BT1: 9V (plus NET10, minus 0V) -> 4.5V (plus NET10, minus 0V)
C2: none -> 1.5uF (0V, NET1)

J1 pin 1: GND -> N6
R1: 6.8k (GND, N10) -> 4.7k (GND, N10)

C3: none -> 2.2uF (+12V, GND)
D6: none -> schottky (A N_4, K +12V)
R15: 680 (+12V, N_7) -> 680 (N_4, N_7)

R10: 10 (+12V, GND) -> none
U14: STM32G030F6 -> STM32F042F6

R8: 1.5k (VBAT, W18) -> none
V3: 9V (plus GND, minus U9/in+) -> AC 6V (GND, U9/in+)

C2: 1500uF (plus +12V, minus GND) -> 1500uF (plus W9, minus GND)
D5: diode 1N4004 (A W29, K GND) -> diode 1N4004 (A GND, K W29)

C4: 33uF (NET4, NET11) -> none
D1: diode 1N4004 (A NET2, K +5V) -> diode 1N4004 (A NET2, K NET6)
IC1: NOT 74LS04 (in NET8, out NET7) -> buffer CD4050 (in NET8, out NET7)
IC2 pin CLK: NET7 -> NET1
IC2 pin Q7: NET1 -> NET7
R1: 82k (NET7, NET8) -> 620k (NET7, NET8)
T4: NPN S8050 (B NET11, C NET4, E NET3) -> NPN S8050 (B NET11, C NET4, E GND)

+ + + + +

● Work instructions
Would you copy out every line in the records that includes the string "diode"?

● Written reply
D5: diode 1N4004 (A W29, K GND) -> diode 1N4004 (A GND, K W29)
D1: diode 1N4004 (A NET2, K +5V) -> diode 1N4004 (A NET2, K NET6)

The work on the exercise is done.